| Aim of the exercise |
For the entries that follow, tally the lines holding the string "moved". Give the total and nothing else.

| Data to examine |
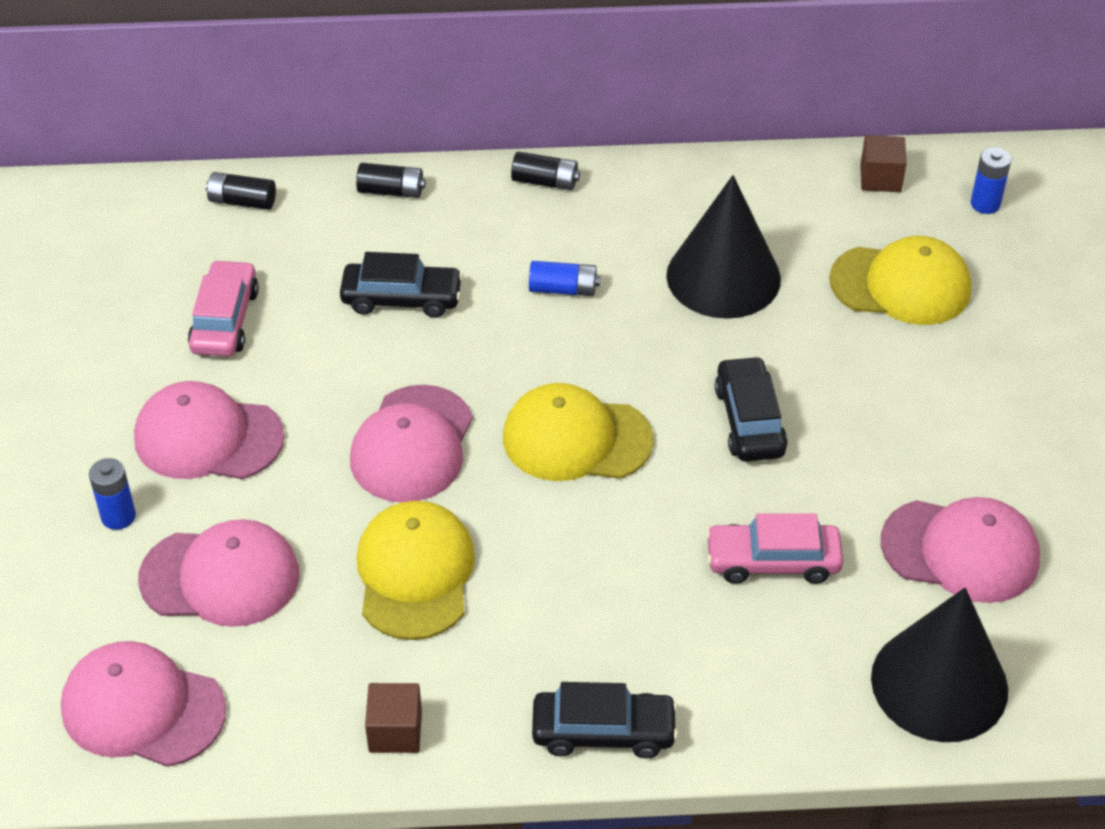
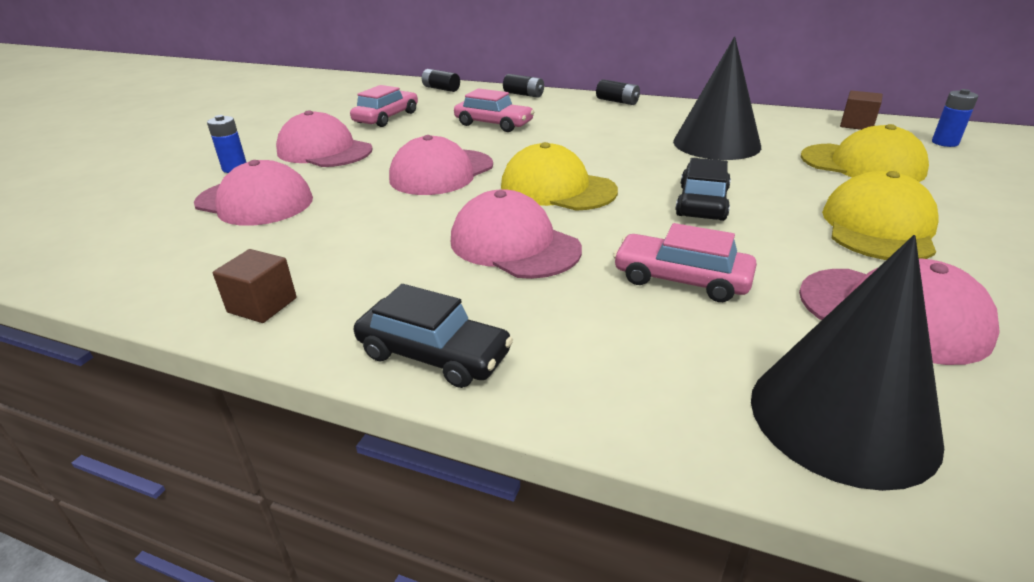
camera: 25 degrees right, 15 degrees down
pink cap [61,641,226,767] -> pink cap moved to [451,189,582,279]
black car [340,252,463,318] -> pink car [454,88,534,132]
yellow cap [357,501,475,640] -> yellow cap moved to [822,171,939,260]
blue battery [529,261,600,296] -> none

| Response area |
2